■ Items listed in a dataset:
::::
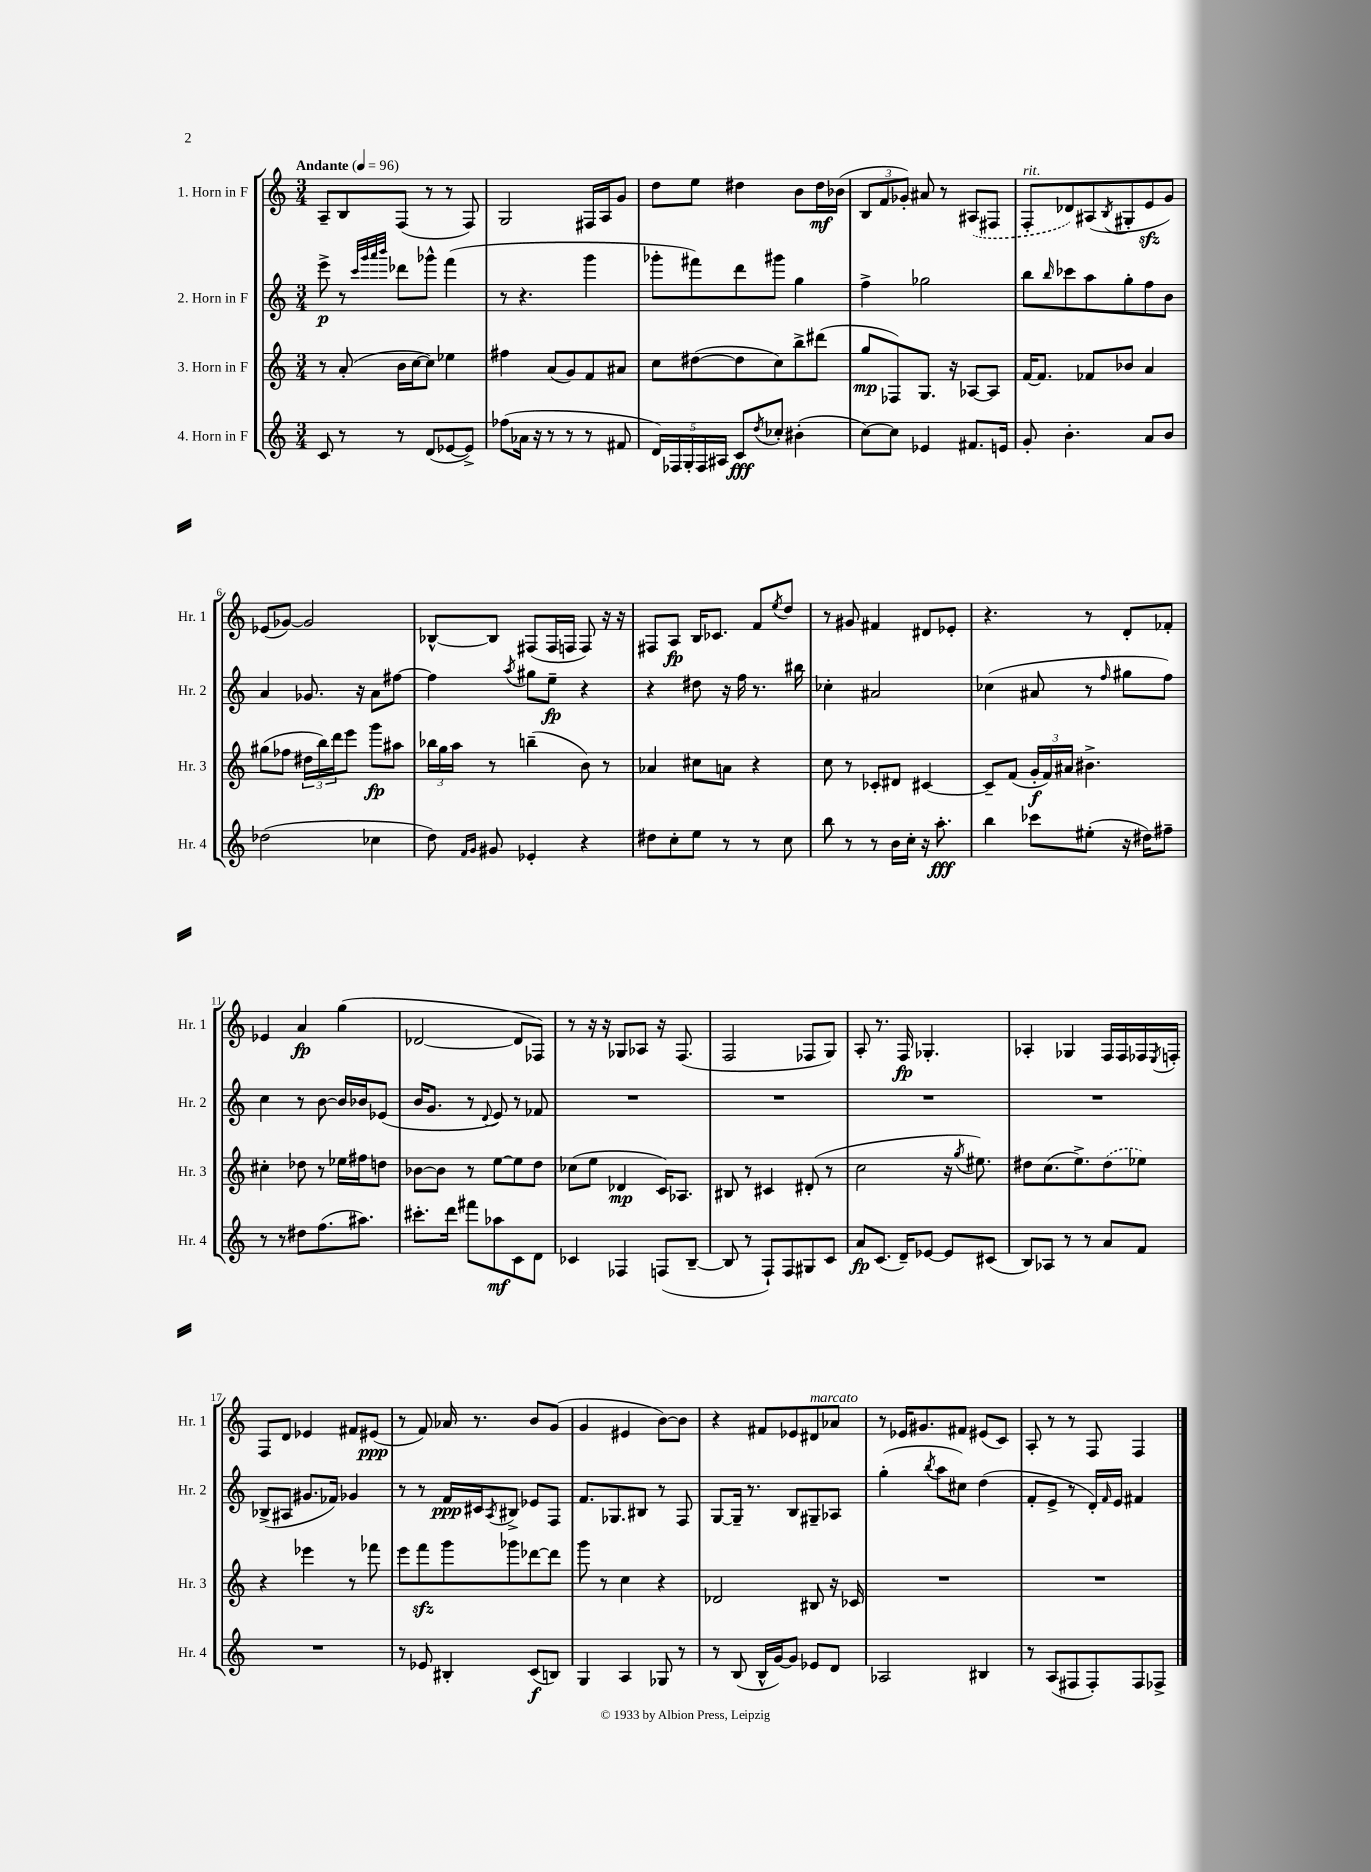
<<
\new StaffGroup <<
\new Staff = "s0" \with { instrumentName = "1. Horn in F" shortInstrumentName = "Hr. 1" } {
    \clef treble \key c \major \numericTimeSignature \time 3/4 \tempo "Andante" 4 = 96
    a8-- b8 f8( r8 r8 f8) |
    g2 fis16 a16 g'8 |
    d''8 e''8 dis''4 b'8 dis''16\mf bes'16( |
    \tuplet 3/2 { b8 f'8 ges'8-.) } ais'8 r8 \once \slurDashed ais8( fis8 |
    f8-.^\markup { \italic "rit." } des'8) ais8( \acciaccatura { b8 } gis8-. e'8\sfz g'8) |
    ees'8( ges'8~) ges'2 |
    bes8~-^ bes8 fis8( fis16 f16 f8) r16 r16 |
    fis8 a8\fp b16 ces'8. f'8 \acciaccatura { e''8 } d''8 |
    r8 gis'8 fis'4 dis'8 ees'8-. |
    r4. r8 d'8-. fes'8-. |
    ees'4 a'4\fp g''4( |
    des'2~ des'8 fes8) |
    r8 r16 r16 ges8 aes8 r16 f8.( |
    f2 fes8 g8) |
    a8-. r8. f16\fp ges4.-. |
    aes4-. ges4 f16 f16 fes16 \acciaccatura { e8 } f16-. |
    f8 d'8 ees'4 fis'8 eis'8\ppp( |
    r8 f'8) aes'16 r8. b'8 g'8( |
    g'4 eis'4 b'8~) b'8 |
    r4 fis'8 ees'8 dis'8^\markup { \italic "marcato" } aes'8 |
    r8 ees'16 gis'8. fis'8 eis'8( c'8) |
    a8-. r8 r8 f8 f4 \bar "|." |
}
\new Staff = "s1" \with { instrumentName = "2. Horn in F" shortInstrumentName = "Hr. 2" } {
    \clef treble \key c \major \numericTimeSignature \time 3/4
    e'''8->\p r8 \grace { c'''32 g'''32 a'''32 b'''32 } des'''8 ges'''8-^ f'''4( |
    r8 r4. g'''4 |
    ges'''8-. fis'''8) d'''8 gis'''8 g''4 |
    f''4-> ges''2 |
    b''8 \grace { b''16 } ces'''8 a''8 g''8-. f''8 b'8 |
    a'4 ges'8. r16 a'8 fis''8~ |
    fis''4 \acciaccatura { a''8 } gis''8 e''8--\fp r4 |
    r4 dis''8 r16 f''16 r8. bis''16 |
    ces''4-. ais'2 |
    ces''4( ais'8 r8 \grace { f''16 } gis''8 f''8) |
    c''4 r8 b'8~ b'16 bes'16 ees'8( |
    b'16 g'8. r8 \appoggiatura { d'8 } e'8) r8 fes'8 |
    R2. |
    R2. |
    R2. |
    R2. |
    bes8->( ais8 gis'8. fes'16) ges'4 |
    r8 r8 f'16\ppp cis'16 \acciaccatura { a8 } bis8-> ees'8 f8 |
    f'8. ges8. bis8 r8 f8 |
    g8~ g16-- r8. b8 gis8-- aes8 |
    g''4-.( \acciaccatura { b''8 } a''8 cis''8) d''4( |
    f'8-. e'8-> r8 d'16-.) \grace { f'16 } e'16 fis'4 \bar "|." |
}
\new Staff = "s2" \with { instrumentName = "3. Horn in F" shortInstrumentName = "Hr. 3" } {
    \clef treble \key c \major \numericTimeSignature \time 3/4
    r8 a'8-.( b'16 c''16~ c''8) ees''4 |
    fis''4 a'8( g'8) f'8 ais'8 |
    c''8 dis''8~( dis''8 c''8) b''8-> dis'''8( |
    g''8\mp fes8) g8. r16 aes8~ aes8 |
    f'16~ f'8. fes'8 bes'8 a'4 |
    gis''8( fes''8 \tuplet 3/2 { dis''16 b''16) d'''16 } e'''8 g'''8\fp ais''8 |
    \tuplet 3/2 { bes''16 g''16 a''16 } r8 b''4--( b'8) r8 |
    aes'4 cis''8 a'8 r4 |
    c''8 r8 ces'8-. dis'8 cis'4~ |
    cis'8-- f'8( \tuplet 3/2 { g'16-.\f f'16) ais'16 } bis'4.-> |
    cis''4-. des''8 r8 ees''16 fis''16 d''8 |
    bes'8~ bes'8 r8 e''8~ e''8 d''8 |
    ces''8( e''8 des'4\mp c'16) aes8. |
    bis8 r8 cis'4 dis'8-.( r8 |
    c''2 r16 \acciaccatura { g''8 } eis''8.) |
    dis''8 c''8.( e''8.->) \once \slurDashed dis''8( ees''8) |
    r4 ees'''4 r8 fes'''8 |
    e'''8 f'''8\sfz g'''8 ges'''8 des'''8~ des'''8 |
    g'''8 r8 c''4 r4 |
    des'2 bis8 r16 ces'16 |
    R2. |
    R2. \bar "|." |
}
\new Staff = "s3" \with { instrumentName = "4. Horn in F" shortInstrumentName = "Hr. 4" } {
    \clef treble \key c \major \numericTimeSignature \time 3/4
    c'8 r8 r8 d'8( ees'8~ ees'8->) |
    fes''8( aes'16 r16 r8 r8 r8 fis'8 |
    \tuplet 5/4 { d'16) fes16 g16-. fes16 ais16 } c'8\fff \acciaccatura { d''8 } ces''8-. bis'4-.( |
    c''8~) c''8 ees'4 fis'8. e'16 |
    g'8-. b'4.-. a'8 b'8 |
    des''2( ces''4 |
    d''8) \grace { f'16 g'16 } gis'8 ees'4-. r4 |
    dis''8 c''8-. e''8 r8 r8 c''8 |
    b''8 r8 r8 b'16 c''16-. r16 a''8.-.\fff |
    b''4 ces'''8 eis''8-.( r16 dis''16) fis''8-- |
    r8 r8 dis''8 f''8.( ais''8.) |
    cis'''8.-. d'''16 fis'''8 aes''8\mf c'8 d'8 |
    ces'4 fes4 f8( b8~-- |
    b8 r8 f8-!) f8 gis8 c'8 |
    a'8\fp c'8.( d'16--) ees'8~ ees'8 cis'8( |
    b8) aes8 r8 r8 a'8 f'8 |
    R2. |
    r8 ees'8 bis4-. c'8\f( b8) |
    g4 a4 ges8 r8 |
    r8 b8( b16-^ g'16~) g'8 ees'8 d'8 |
    aes2 bis4 |
    r8 a8( fis8 fis8-.) fis8 fes8-> \bar "|." |
}
>>
>>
::::
Reproduce the stretch of the listing from its beginning through the line containing "d''8 e''8 dis''4 b'8 dis''16\mf bes'16( |", including both ends. Leave the pictures out of your answer.

■ Solution to this exercise:
<<
\new StaffGroup <<
\new Staff = "s0" \with { instrumentName = "1. Horn in F" shortInstrumentName = "Hr. 1" } {
    \clef treble \key c \major \numericTimeSignature \time 3/4 \tempo "Andante" 4 = 96
    a8-- b8 f8( r8 r8 f8) |
    g2 fis16 a16 g'8 |
    d''8 e''8 dis''4 b'8 dis''16\mf bes'16( |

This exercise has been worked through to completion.